→ **Aim of the exercise**: When a line in the data below includes "pink", pick it out and copy it.

→ **Provided records**:
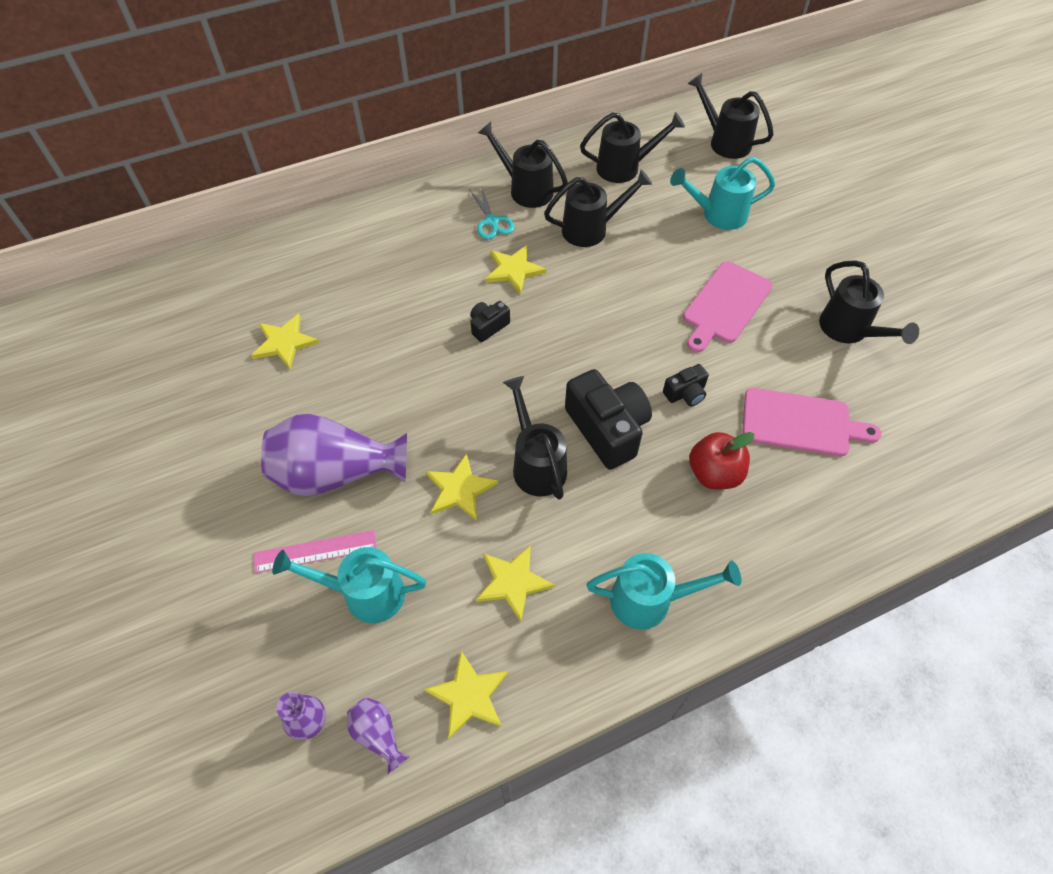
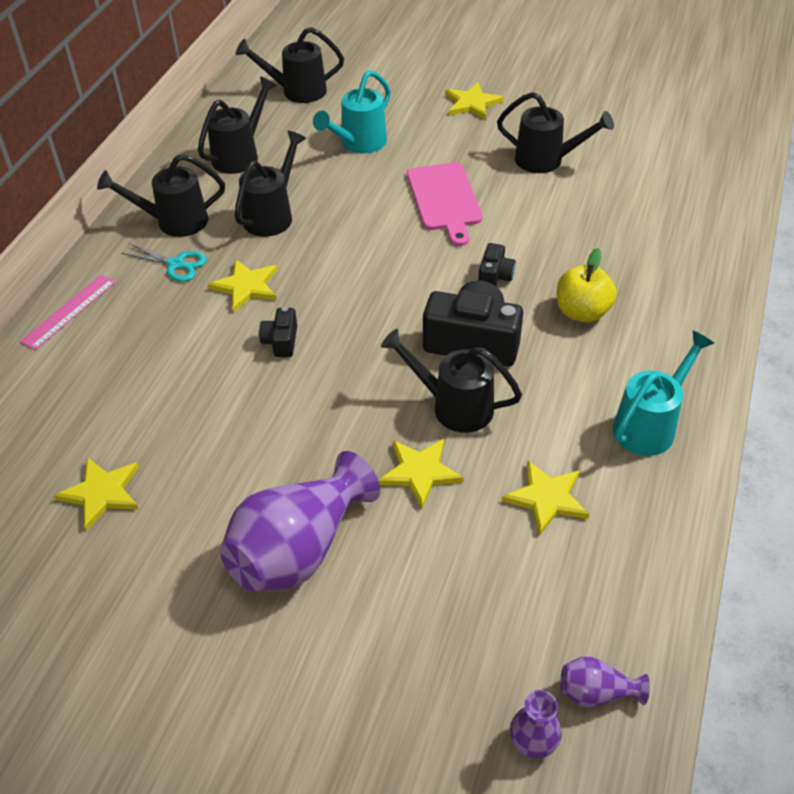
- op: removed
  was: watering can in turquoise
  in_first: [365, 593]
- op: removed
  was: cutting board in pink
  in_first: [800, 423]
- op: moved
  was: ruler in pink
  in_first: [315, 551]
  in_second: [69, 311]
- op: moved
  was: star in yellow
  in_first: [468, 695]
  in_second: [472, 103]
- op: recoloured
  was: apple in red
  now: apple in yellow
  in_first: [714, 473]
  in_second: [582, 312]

→ **Solution to this exercise**:
  was: cutting board in pink
  was: ruler in pink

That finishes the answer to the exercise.